» PROBLEM DETAILS:
Rewrite the lines from the first one through the line containing "brown rectangle at", replacing "trapezoid" with "parallelogram" and leaving everything else unchanged. Leave the pictures out of your answer.

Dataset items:
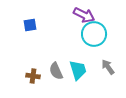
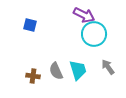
blue square: rotated 24 degrees clockwise
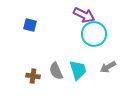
gray arrow: rotated 84 degrees counterclockwise
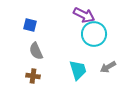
gray semicircle: moved 20 px left, 20 px up
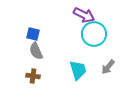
blue square: moved 3 px right, 9 px down
gray arrow: rotated 21 degrees counterclockwise
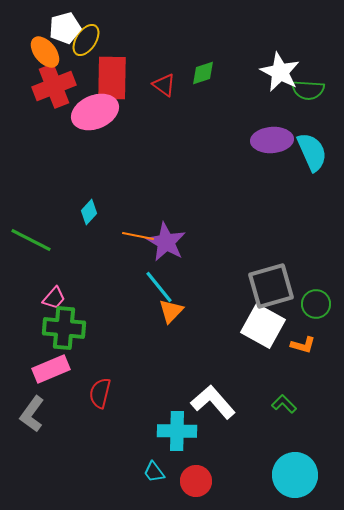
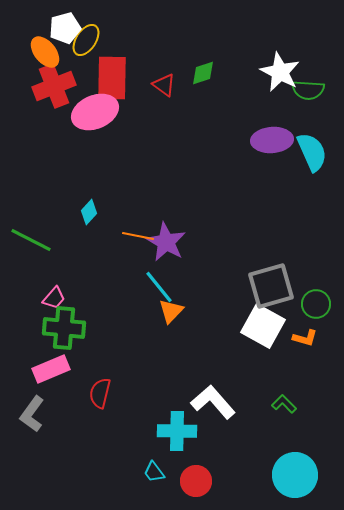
orange L-shape: moved 2 px right, 7 px up
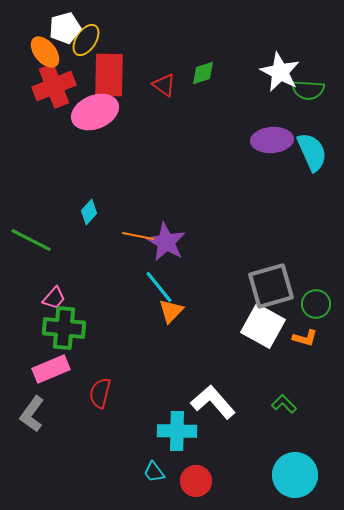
red rectangle: moved 3 px left, 3 px up
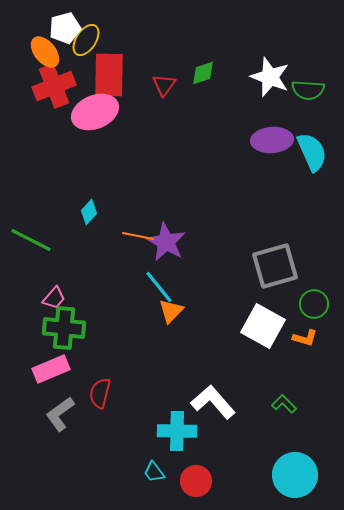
white star: moved 10 px left, 5 px down; rotated 6 degrees counterclockwise
red triangle: rotated 30 degrees clockwise
gray square: moved 4 px right, 20 px up
green circle: moved 2 px left
gray L-shape: moved 28 px right; rotated 18 degrees clockwise
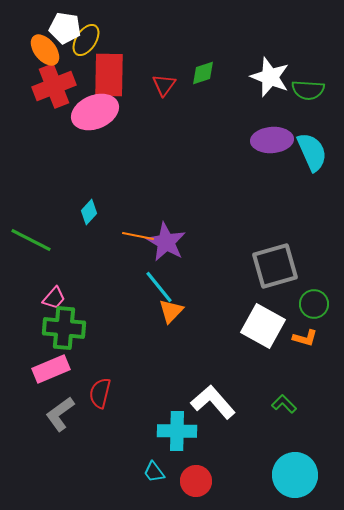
white pentagon: rotated 24 degrees clockwise
orange ellipse: moved 2 px up
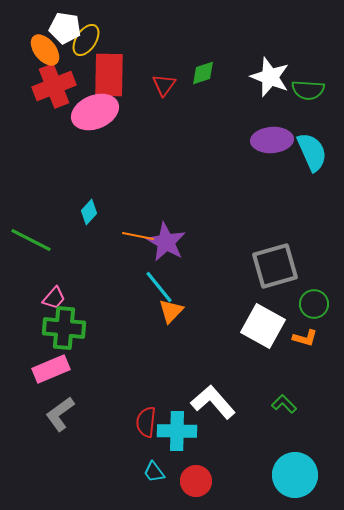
red semicircle: moved 46 px right, 29 px down; rotated 8 degrees counterclockwise
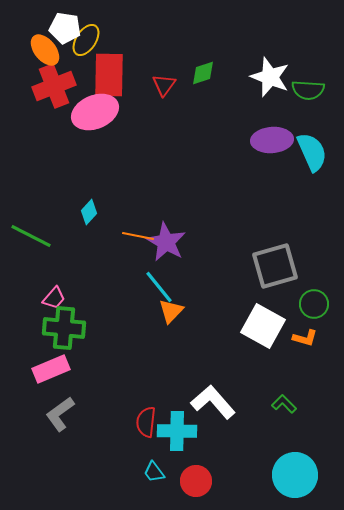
green line: moved 4 px up
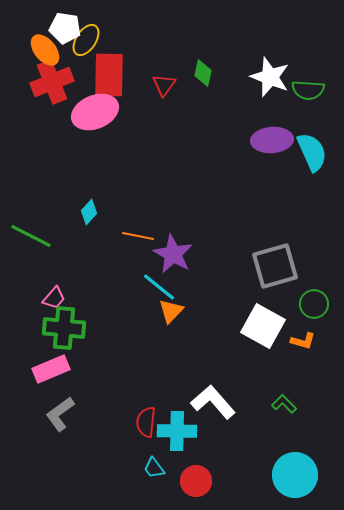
green diamond: rotated 60 degrees counterclockwise
red cross: moved 2 px left, 4 px up
purple star: moved 7 px right, 12 px down
cyan line: rotated 12 degrees counterclockwise
orange L-shape: moved 2 px left, 3 px down
cyan trapezoid: moved 4 px up
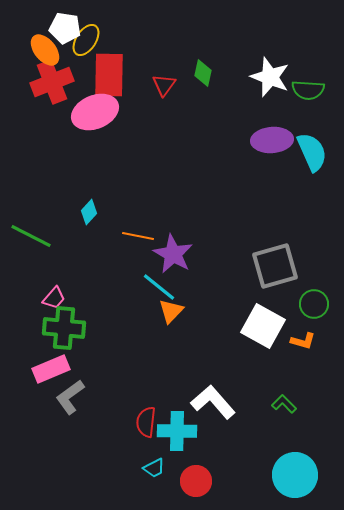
gray L-shape: moved 10 px right, 17 px up
cyan trapezoid: rotated 80 degrees counterclockwise
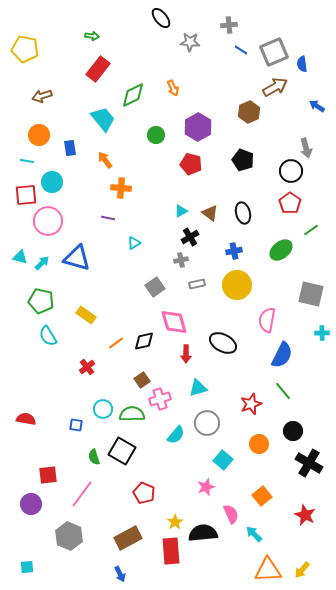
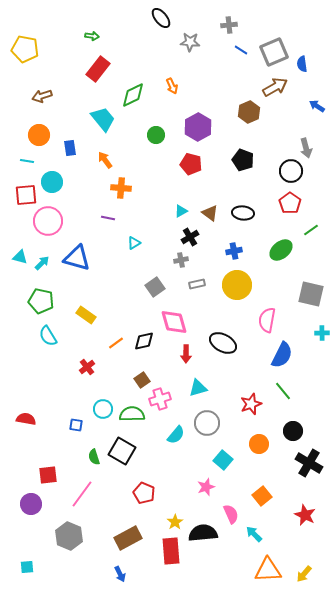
orange arrow at (173, 88): moved 1 px left, 2 px up
black ellipse at (243, 213): rotated 70 degrees counterclockwise
yellow arrow at (302, 570): moved 2 px right, 4 px down
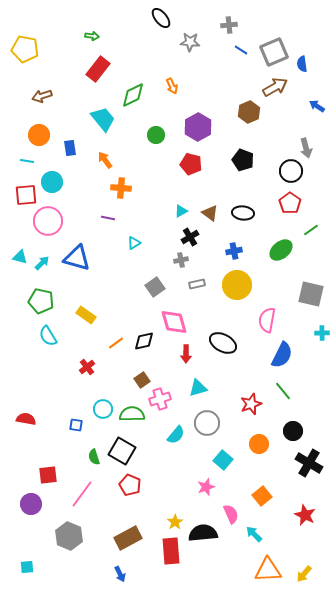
red pentagon at (144, 493): moved 14 px left, 8 px up
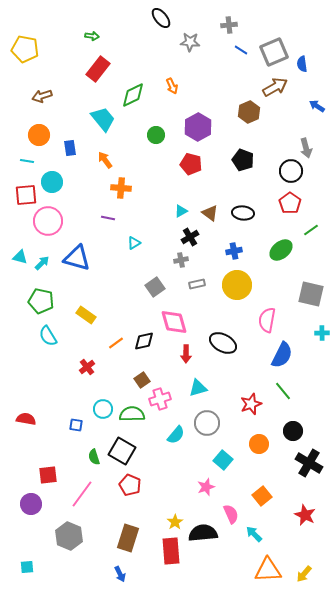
brown rectangle at (128, 538): rotated 44 degrees counterclockwise
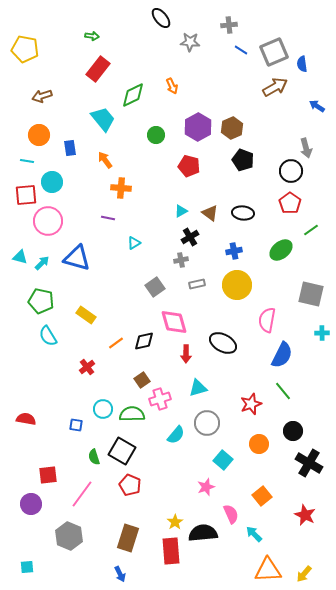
brown hexagon at (249, 112): moved 17 px left, 16 px down
red pentagon at (191, 164): moved 2 px left, 2 px down
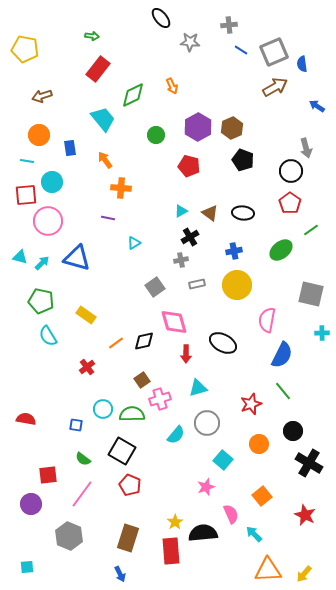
green semicircle at (94, 457): moved 11 px left, 2 px down; rotated 35 degrees counterclockwise
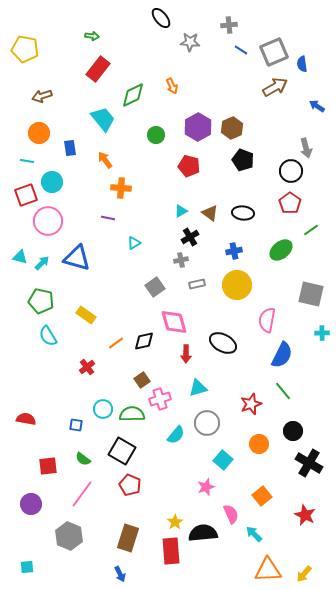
orange circle at (39, 135): moved 2 px up
red square at (26, 195): rotated 15 degrees counterclockwise
red square at (48, 475): moved 9 px up
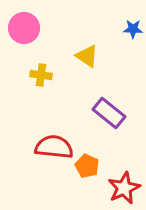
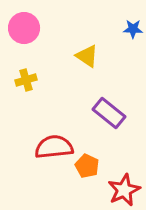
yellow cross: moved 15 px left, 5 px down; rotated 25 degrees counterclockwise
red semicircle: rotated 12 degrees counterclockwise
red star: moved 2 px down
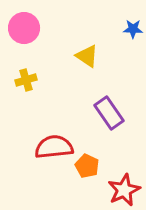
purple rectangle: rotated 16 degrees clockwise
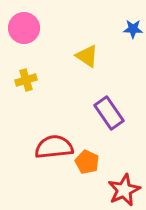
orange pentagon: moved 4 px up
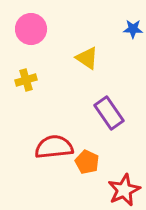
pink circle: moved 7 px right, 1 px down
yellow triangle: moved 2 px down
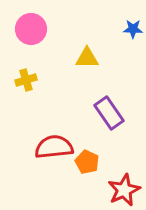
yellow triangle: rotated 35 degrees counterclockwise
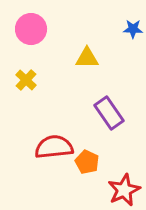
yellow cross: rotated 30 degrees counterclockwise
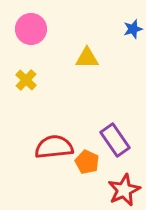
blue star: rotated 18 degrees counterclockwise
purple rectangle: moved 6 px right, 27 px down
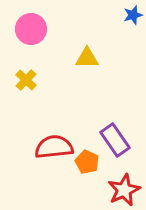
blue star: moved 14 px up
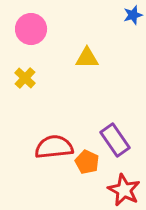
yellow cross: moved 1 px left, 2 px up
red star: rotated 20 degrees counterclockwise
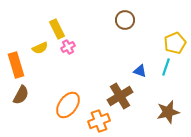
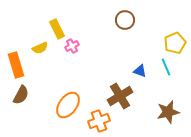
pink cross: moved 4 px right, 1 px up
cyan line: rotated 42 degrees counterclockwise
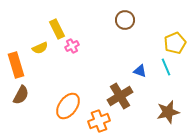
orange ellipse: moved 1 px down
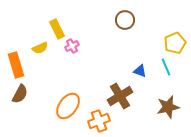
brown semicircle: moved 1 px left, 1 px up
brown star: moved 5 px up
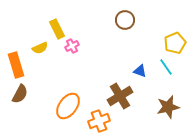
cyan line: rotated 12 degrees counterclockwise
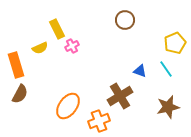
cyan line: moved 2 px down
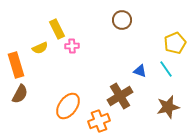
brown circle: moved 3 px left
pink cross: rotated 24 degrees clockwise
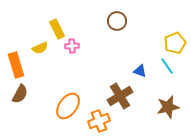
brown circle: moved 5 px left, 1 px down
cyan line: moved 1 px right, 3 px up
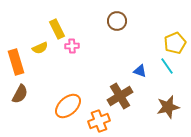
orange rectangle: moved 3 px up
orange ellipse: rotated 12 degrees clockwise
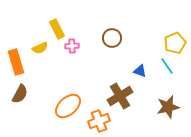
brown circle: moved 5 px left, 17 px down
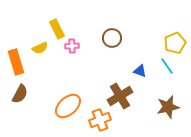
orange cross: moved 1 px right, 1 px up
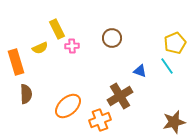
brown semicircle: moved 6 px right; rotated 30 degrees counterclockwise
brown star: moved 6 px right, 15 px down
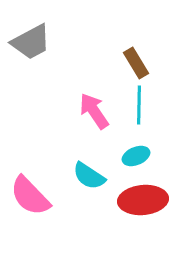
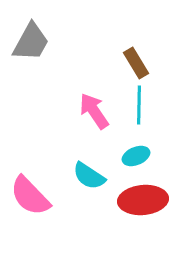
gray trapezoid: rotated 33 degrees counterclockwise
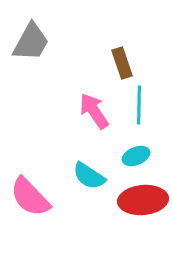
brown rectangle: moved 14 px left; rotated 12 degrees clockwise
pink semicircle: moved 1 px down
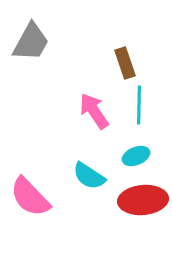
brown rectangle: moved 3 px right
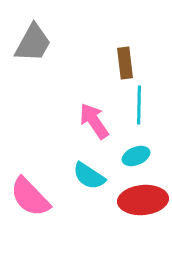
gray trapezoid: moved 2 px right, 1 px down
brown rectangle: rotated 12 degrees clockwise
pink arrow: moved 10 px down
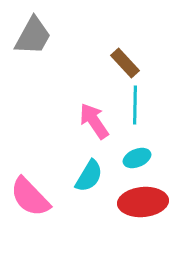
gray trapezoid: moved 7 px up
brown rectangle: rotated 36 degrees counterclockwise
cyan line: moved 4 px left
cyan ellipse: moved 1 px right, 2 px down
cyan semicircle: rotated 92 degrees counterclockwise
red ellipse: moved 2 px down
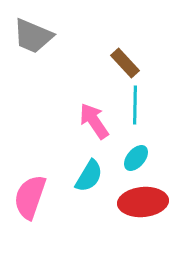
gray trapezoid: rotated 84 degrees clockwise
cyan ellipse: moved 1 px left; rotated 28 degrees counterclockwise
pink semicircle: rotated 63 degrees clockwise
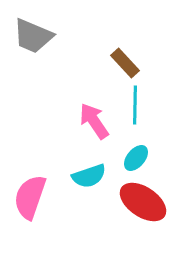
cyan semicircle: rotated 40 degrees clockwise
red ellipse: rotated 39 degrees clockwise
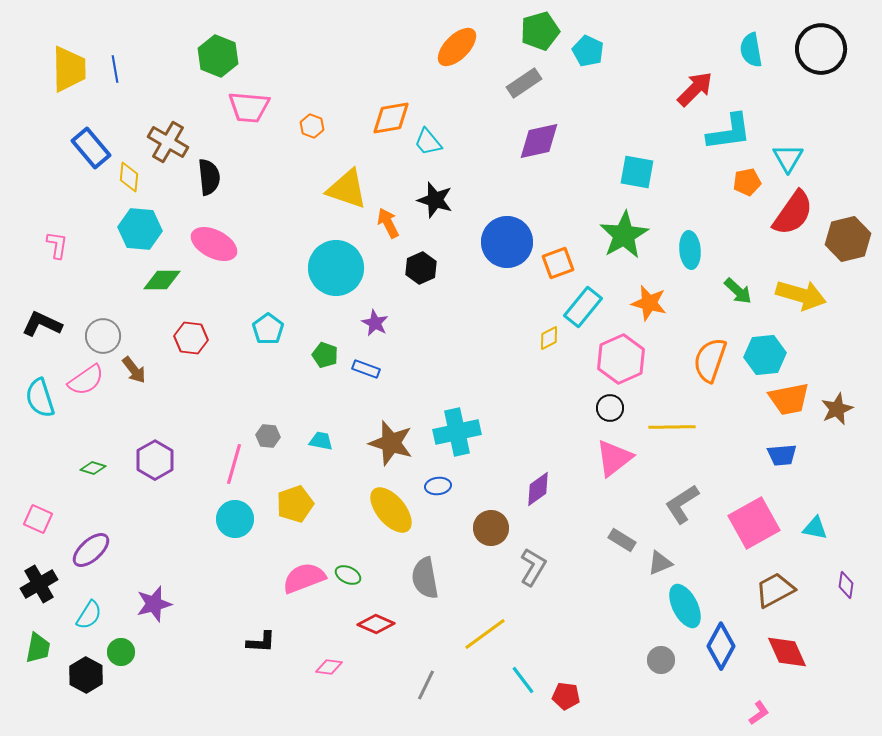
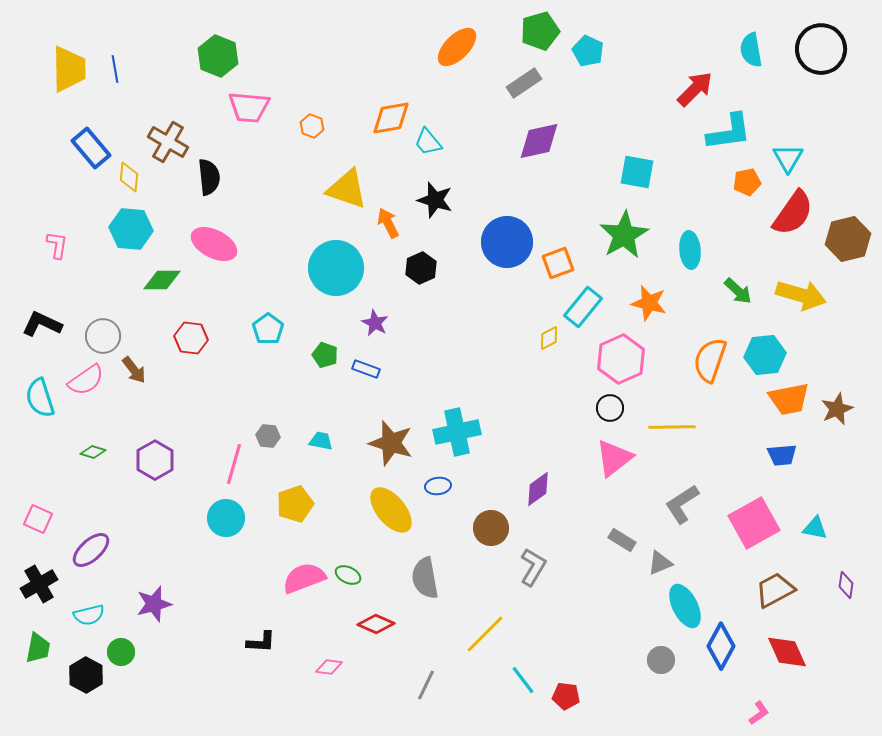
cyan hexagon at (140, 229): moved 9 px left
green diamond at (93, 468): moved 16 px up
cyan circle at (235, 519): moved 9 px left, 1 px up
cyan semicircle at (89, 615): rotated 44 degrees clockwise
yellow line at (485, 634): rotated 9 degrees counterclockwise
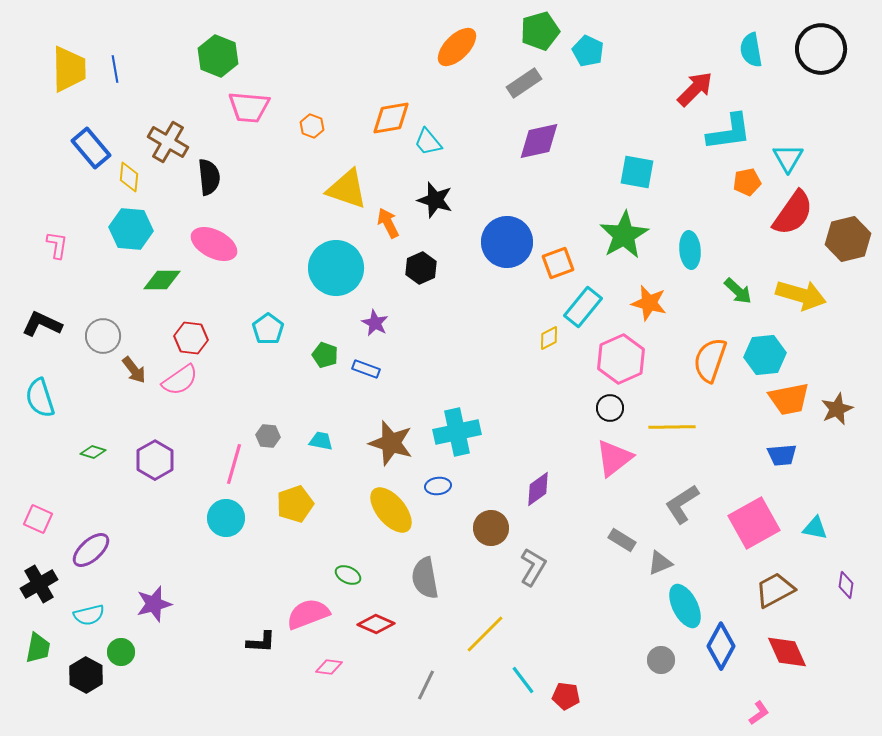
pink semicircle at (86, 380): moved 94 px right
pink semicircle at (304, 578): moved 4 px right, 36 px down
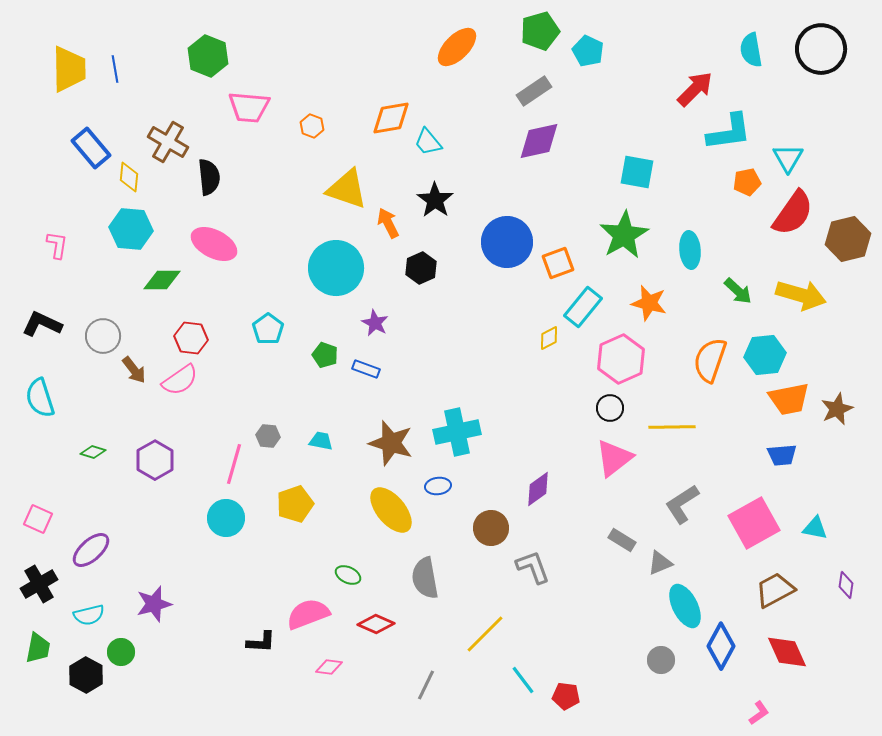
green hexagon at (218, 56): moved 10 px left
gray rectangle at (524, 83): moved 10 px right, 8 px down
black star at (435, 200): rotated 18 degrees clockwise
gray L-shape at (533, 567): rotated 51 degrees counterclockwise
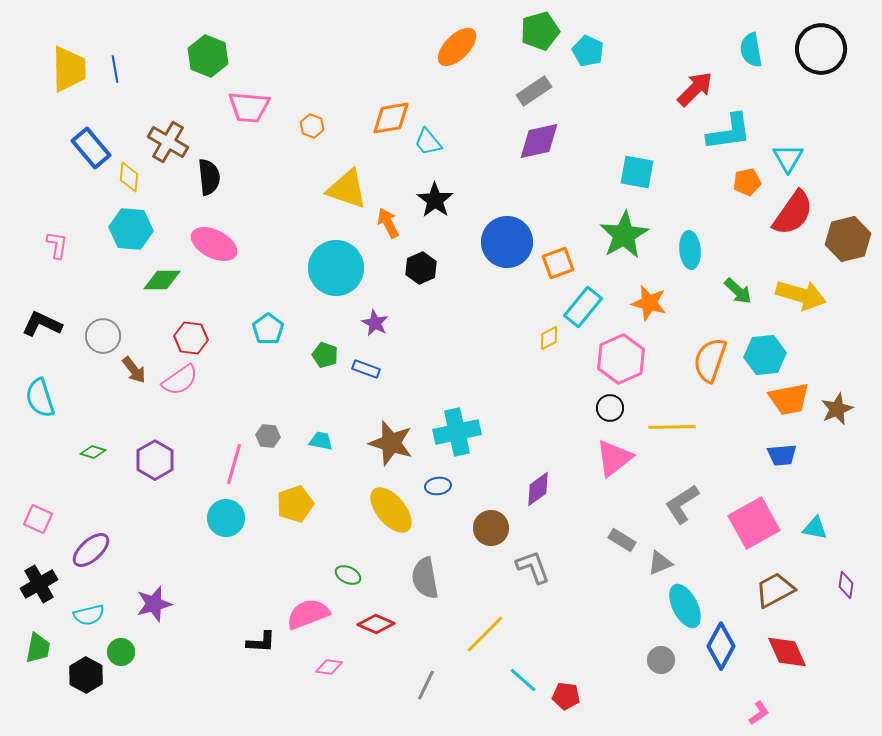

» OUTPUT FOR THIS EXERCISE:
blue square: rotated 24 degrees clockwise
gray arrow: rotated 84 degrees counterclockwise
gray semicircle: moved 20 px left, 20 px up
blue square: moved 3 px right, 9 px down
gray arrow: rotated 21 degrees counterclockwise
orange L-shape: moved 2 px right, 7 px up
red rectangle: moved 3 px left, 3 px up
white star: moved 10 px left, 5 px down; rotated 6 degrees counterclockwise
red triangle: rotated 30 degrees clockwise
gray square: moved 4 px right, 20 px up
green circle: moved 2 px left
gray L-shape: moved 28 px right; rotated 18 degrees clockwise
white pentagon: rotated 24 degrees clockwise
orange ellipse: moved 2 px up
red semicircle: moved 46 px right, 29 px down; rotated 8 degrees counterclockwise
green line: moved 4 px up
green diamond: rotated 60 degrees counterclockwise
red cross: moved 2 px left, 4 px up
purple star: moved 7 px right, 12 px down
cyan line: rotated 12 degrees counterclockwise
orange L-shape: moved 2 px left, 3 px down
cyan parallelogram: moved 4 px up
gray L-shape: moved 10 px right, 17 px up
cyan parallelogram: rotated 80 degrees counterclockwise
orange arrow at (173, 88): moved 1 px left, 2 px up
black ellipse at (243, 213): rotated 70 degrees counterclockwise
yellow arrow at (302, 570): moved 2 px right, 4 px down
red pentagon at (144, 493): moved 14 px left, 8 px up
brown rectangle at (128, 538): rotated 44 degrees counterclockwise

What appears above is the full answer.